*** Opening Supplied information ***
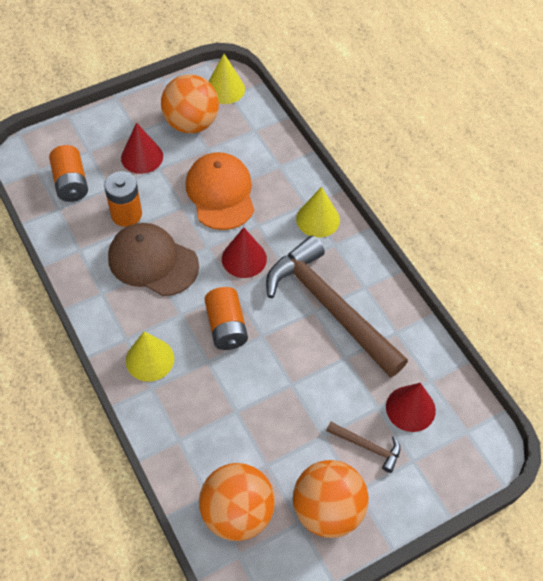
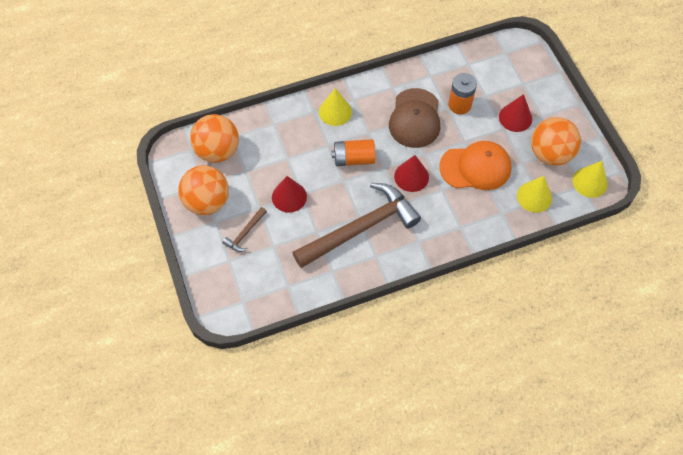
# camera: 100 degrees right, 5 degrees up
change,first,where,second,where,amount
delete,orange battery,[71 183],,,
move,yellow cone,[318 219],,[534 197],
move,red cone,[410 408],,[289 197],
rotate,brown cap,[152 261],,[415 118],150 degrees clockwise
*** Closing Supplied information ***
If a line in the records above has the word "degrees", copy it out.

→ Task result:
# camera: 100 degrees right, 5 degrees up
rotate,brown cap,[152 261],,[415 118],150 degrees clockwise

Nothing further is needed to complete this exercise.